## Prompt
Every line of the records must be repeated exactly; pictures stay out.

## Data for processing
= = =

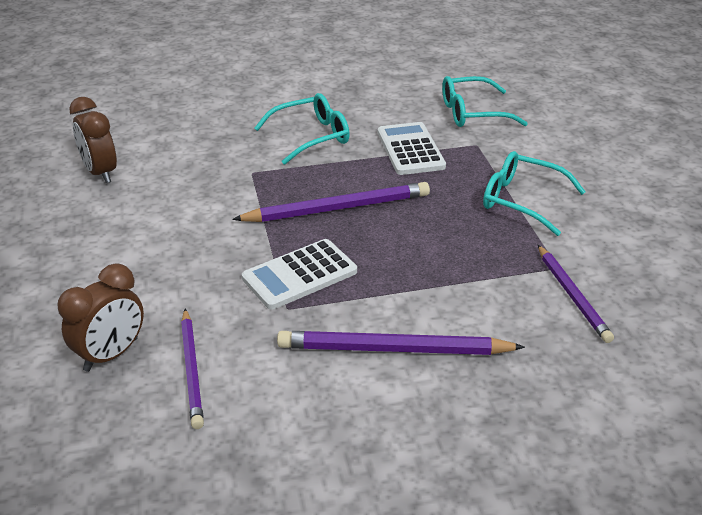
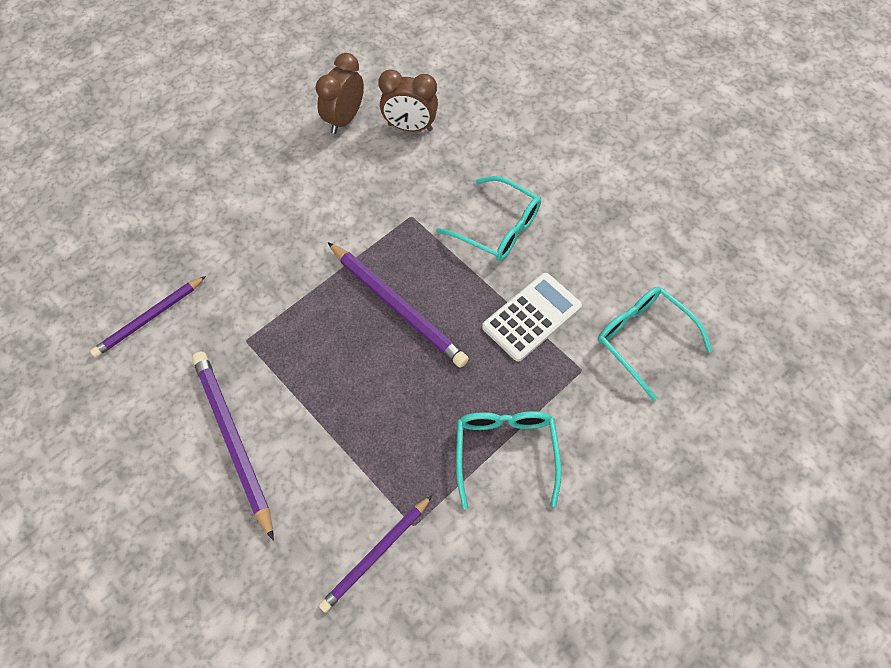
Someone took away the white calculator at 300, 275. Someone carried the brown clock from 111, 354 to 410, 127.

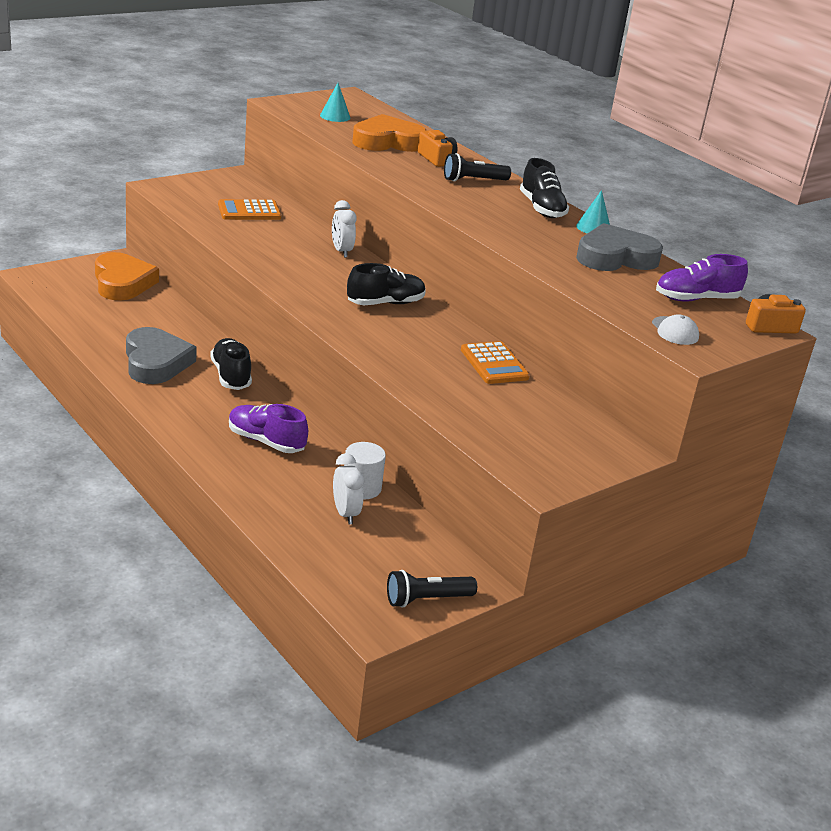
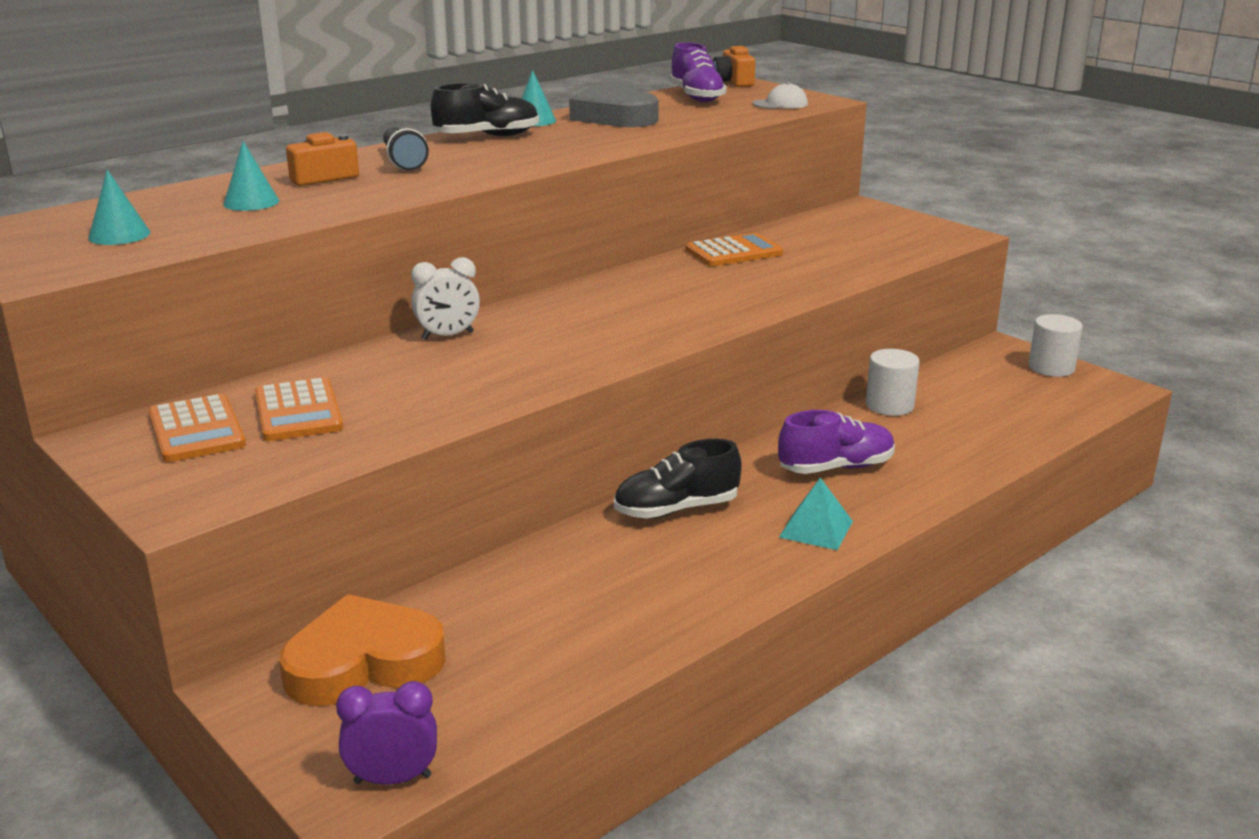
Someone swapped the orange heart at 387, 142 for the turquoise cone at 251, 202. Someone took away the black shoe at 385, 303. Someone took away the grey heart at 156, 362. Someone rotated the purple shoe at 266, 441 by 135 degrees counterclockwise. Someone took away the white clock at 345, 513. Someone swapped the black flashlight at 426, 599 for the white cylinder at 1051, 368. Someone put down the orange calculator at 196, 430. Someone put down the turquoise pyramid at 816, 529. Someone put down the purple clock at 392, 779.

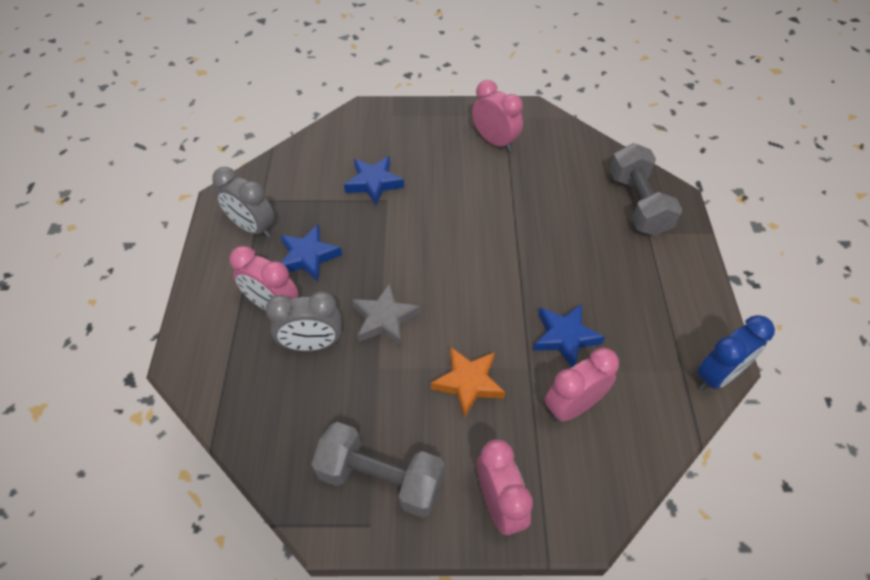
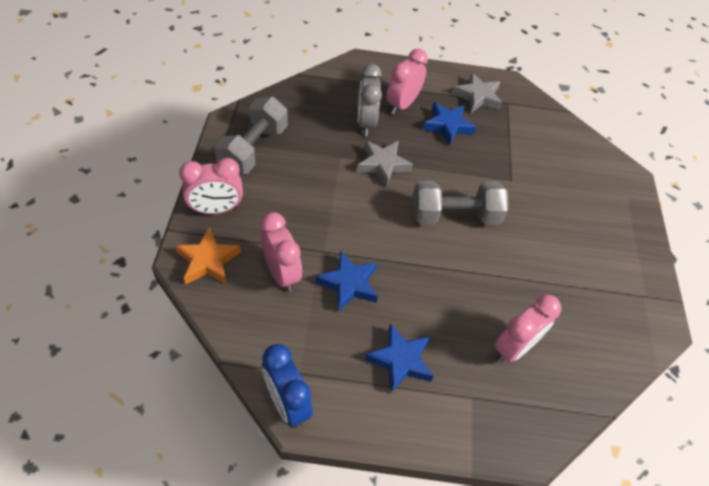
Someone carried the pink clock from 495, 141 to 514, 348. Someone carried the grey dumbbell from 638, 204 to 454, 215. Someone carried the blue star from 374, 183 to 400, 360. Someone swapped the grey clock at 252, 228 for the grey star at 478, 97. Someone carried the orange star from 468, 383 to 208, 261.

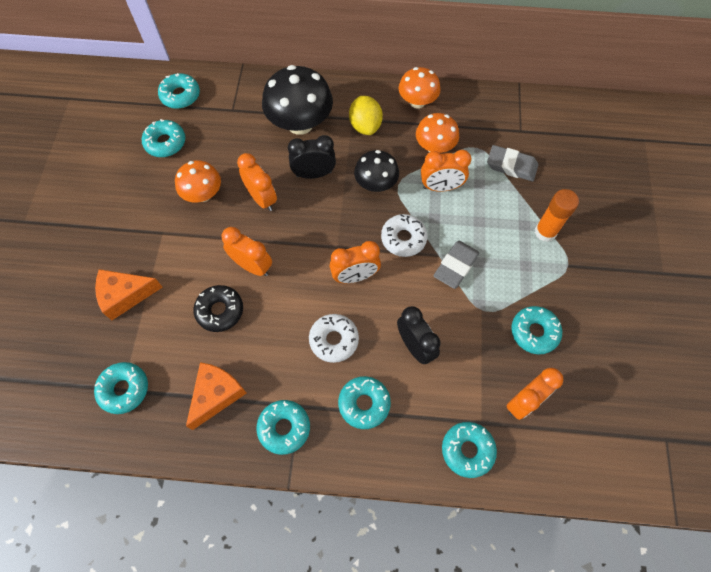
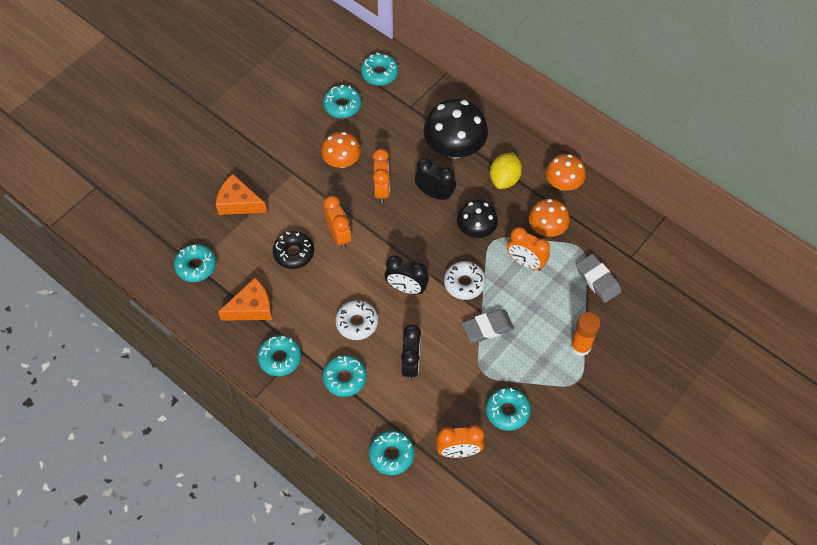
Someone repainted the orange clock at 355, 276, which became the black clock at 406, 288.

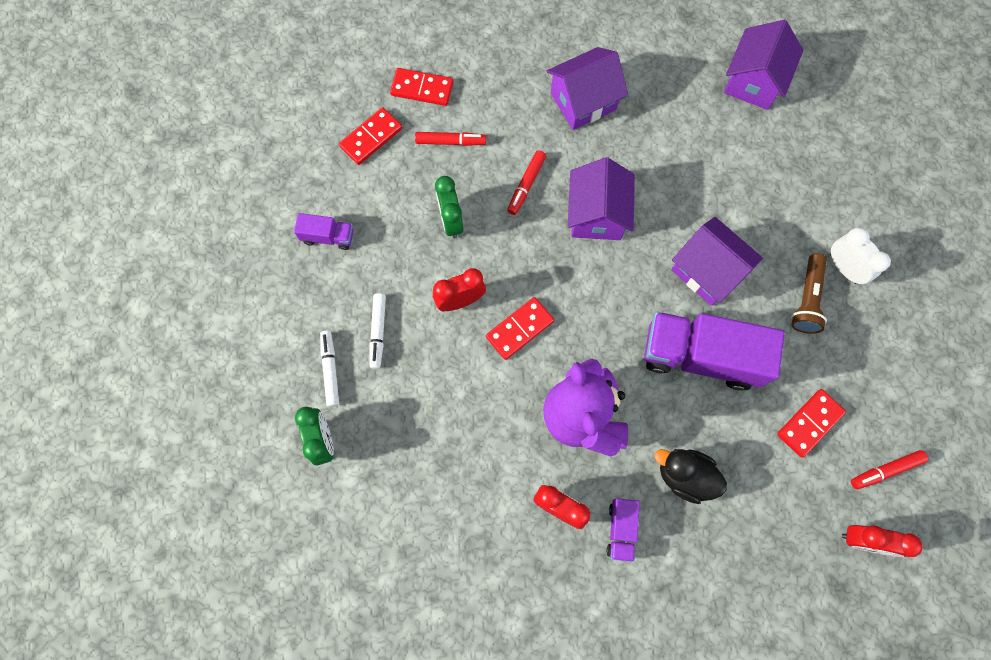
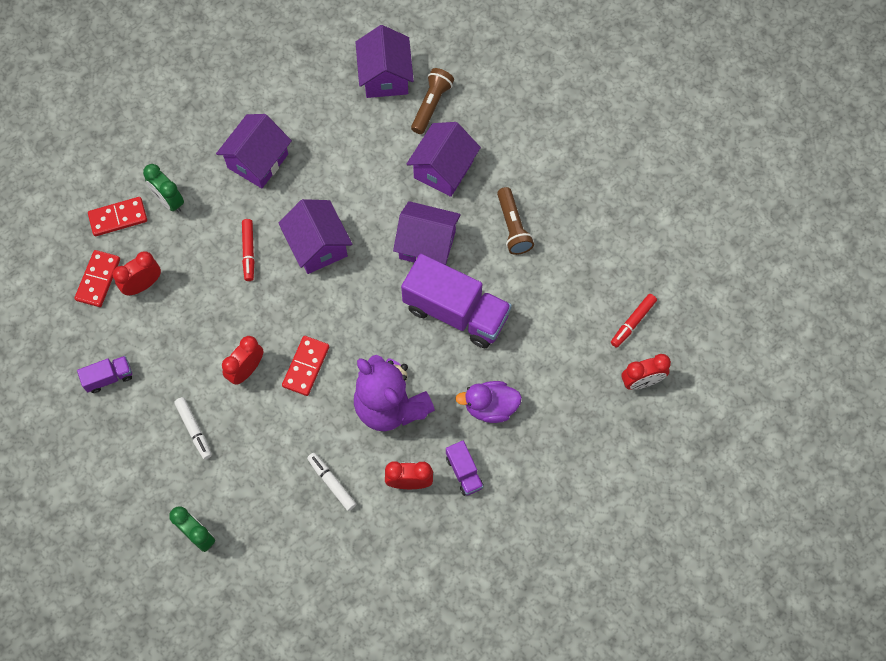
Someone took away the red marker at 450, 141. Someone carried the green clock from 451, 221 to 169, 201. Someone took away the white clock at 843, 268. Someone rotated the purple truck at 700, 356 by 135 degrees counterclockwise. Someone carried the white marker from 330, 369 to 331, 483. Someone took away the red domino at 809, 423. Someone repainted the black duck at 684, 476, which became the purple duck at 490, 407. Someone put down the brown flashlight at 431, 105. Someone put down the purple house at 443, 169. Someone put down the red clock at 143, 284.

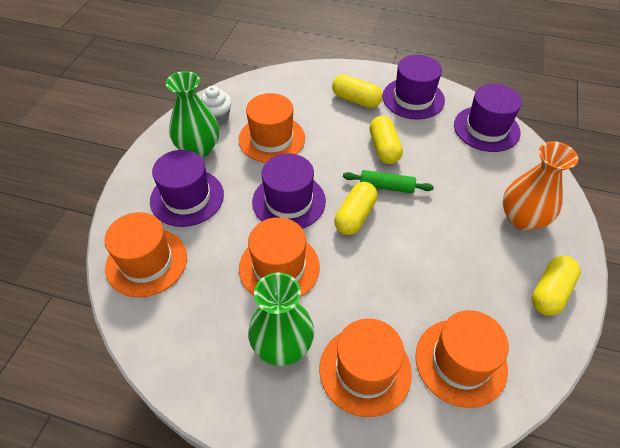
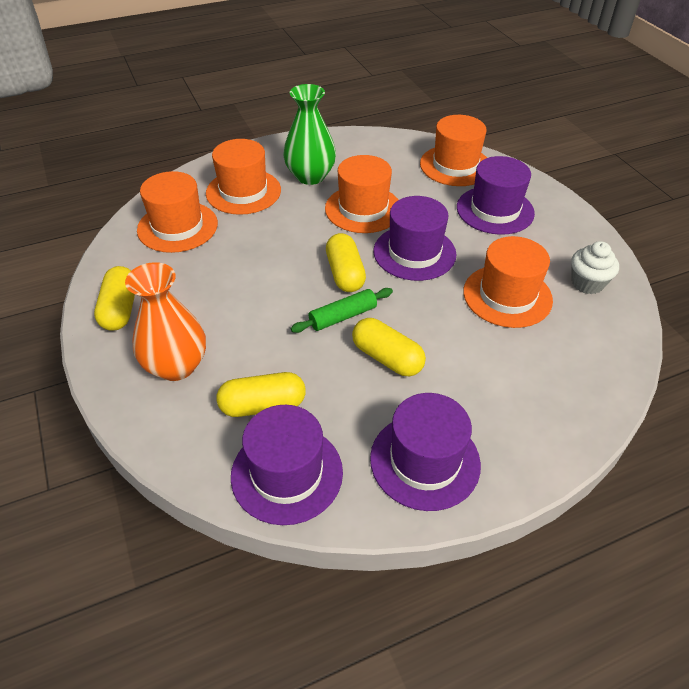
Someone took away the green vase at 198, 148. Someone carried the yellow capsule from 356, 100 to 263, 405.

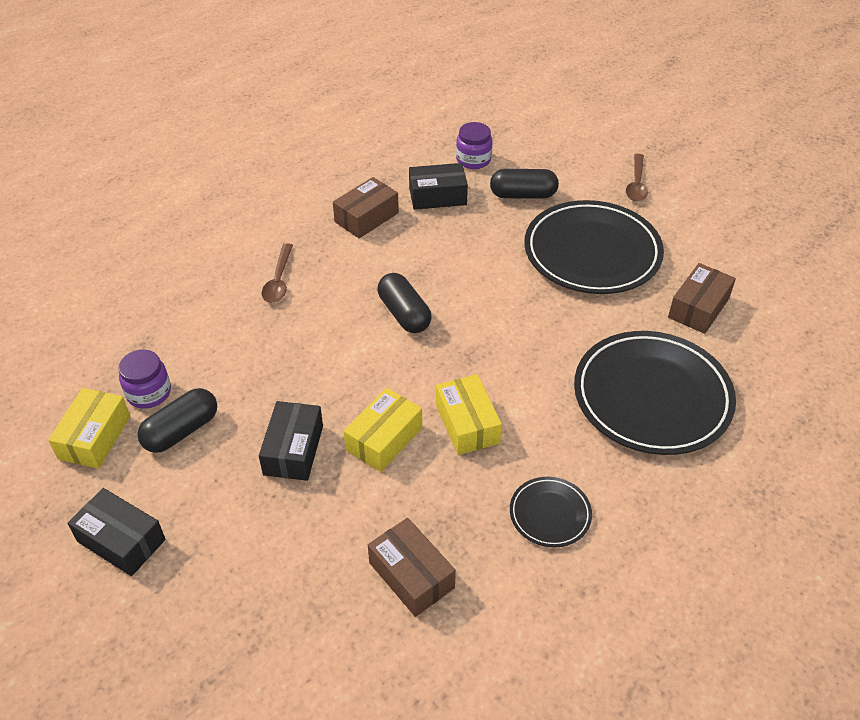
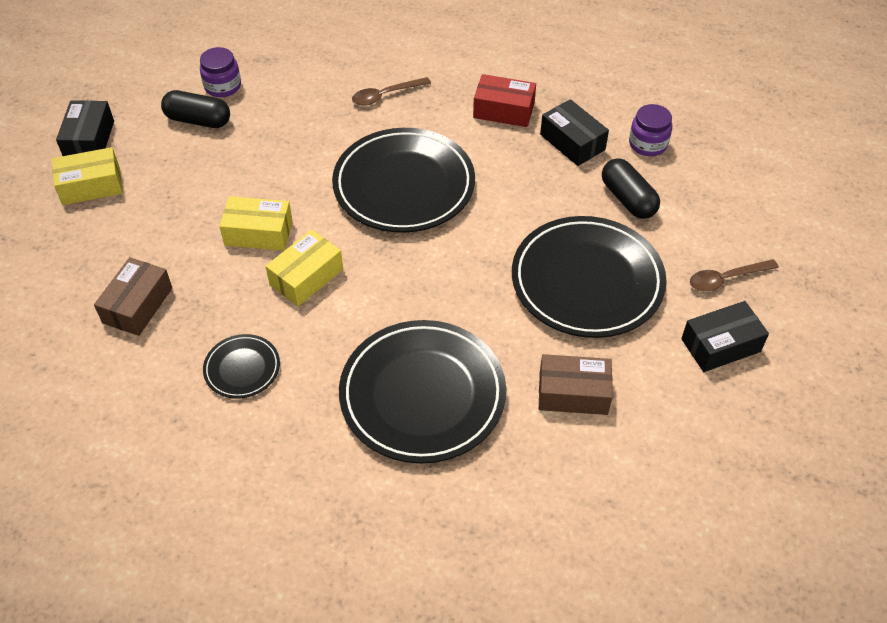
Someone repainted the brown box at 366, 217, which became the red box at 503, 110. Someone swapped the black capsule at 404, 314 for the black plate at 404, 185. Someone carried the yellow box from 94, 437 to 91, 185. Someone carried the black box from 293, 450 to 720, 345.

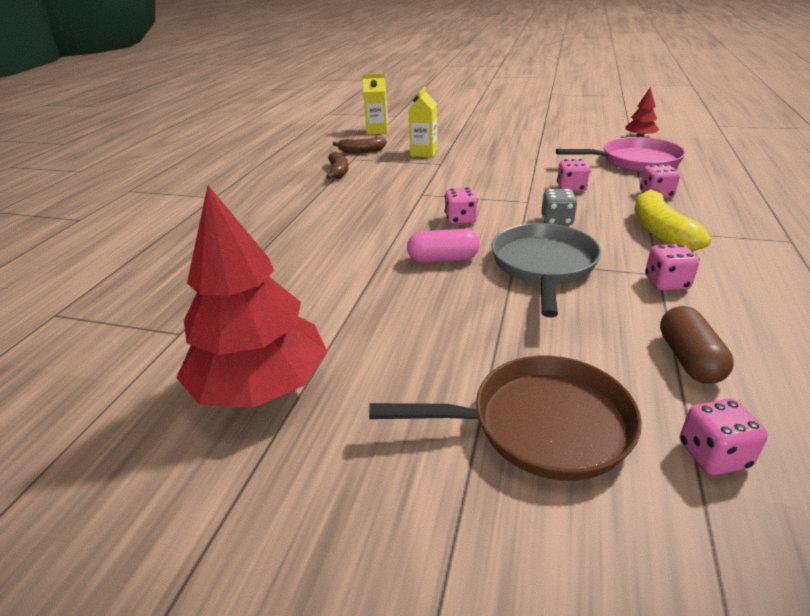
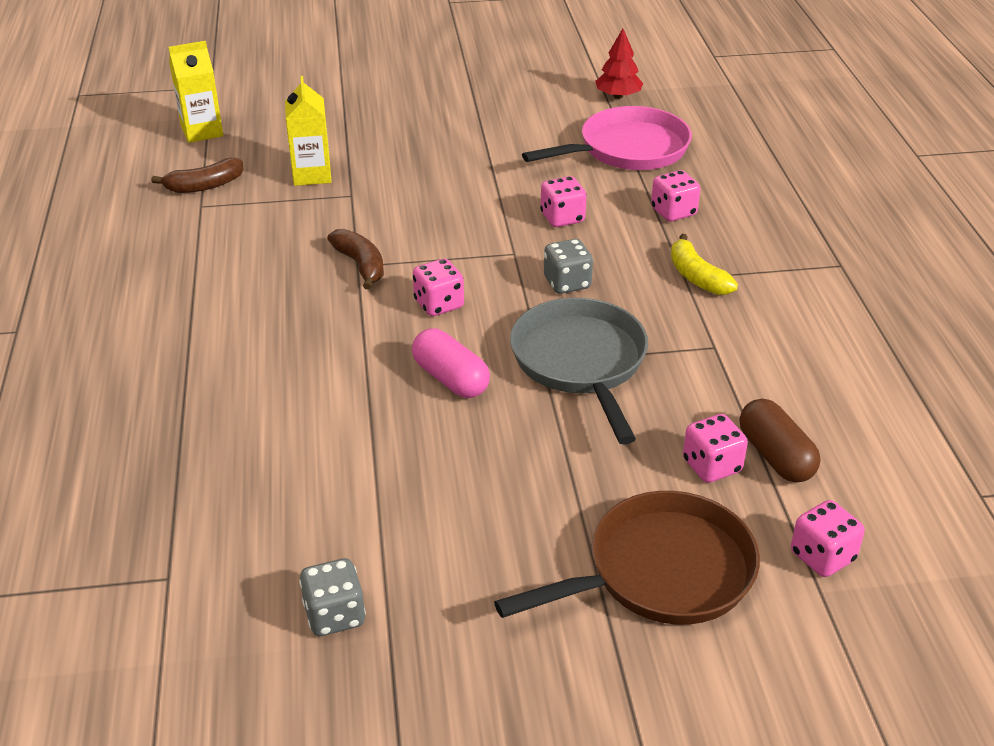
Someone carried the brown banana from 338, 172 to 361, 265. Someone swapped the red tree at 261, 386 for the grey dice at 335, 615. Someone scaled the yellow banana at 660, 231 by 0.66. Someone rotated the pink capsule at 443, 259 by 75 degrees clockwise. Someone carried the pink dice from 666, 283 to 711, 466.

= = =

## Written answer
Someone took away the white calculator at 300, 275. Someone carried the brown clock from 111, 354 to 410, 127.

Someone swapped the orange heart at 387, 142 for the turquoise cone at 251, 202. Someone took away the black shoe at 385, 303. Someone took away the grey heart at 156, 362. Someone rotated the purple shoe at 266, 441 by 135 degrees counterclockwise. Someone took away the white clock at 345, 513. Someone swapped the black flashlight at 426, 599 for the white cylinder at 1051, 368. Someone put down the orange calculator at 196, 430. Someone put down the turquoise pyramid at 816, 529. Someone put down the purple clock at 392, 779.

Someone carried the pink clock from 495, 141 to 514, 348. Someone carried the grey dumbbell from 638, 204 to 454, 215. Someone carried the blue star from 374, 183 to 400, 360. Someone swapped the grey clock at 252, 228 for the grey star at 478, 97. Someone carried the orange star from 468, 383 to 208, 261.

Someone repainted the orange clock at 355, 276, which became the black clock at 406, 288.

Someone took away the red marker at 450, 141. Someone carried the green clock from 451, 221 to 169, 201. Someone took away the white clock at 843, 268. Someone rotated the purple truck at 700, 356 by 135 degrees counterclockwise. Someone carried the white marker from 330, 369 to 331, 483. Someone took away the red domino at 809, 423. Someone repainted the black duck at 684, 476, which became the purple duck at 490, 407. Someone put down the brown flashlight at 431, 105. Someone put down the purple house at 443, 169. Someone put down the red clock at 143, 284.

Someone took away the green vase at 198, 148. Someone carried the yellow capsule from 356, 100 to 263, 405.

Someone repainted the brown box at 366, 217, which became the red box at 503, 110. Someone swapped the black capsule at 404, 314 for the black plate at 404, 185. Someone carried the yellow box from 94, 437 to 91, 185. Someone carried the black box from 293, 450 to 720, 345.

Someone carried the brown banana from 338, 172 to 361, 265. Someone swapped the red tree at 261, 386 for the grey dice at 335, 615. Someone scaled the yellow banana at 660, 231 by 0.66. Someone rotated the pink capsule at 443, 259 by 75 degrees clockwise. Someone carried the pink dice from 666, 283 to 711, 466.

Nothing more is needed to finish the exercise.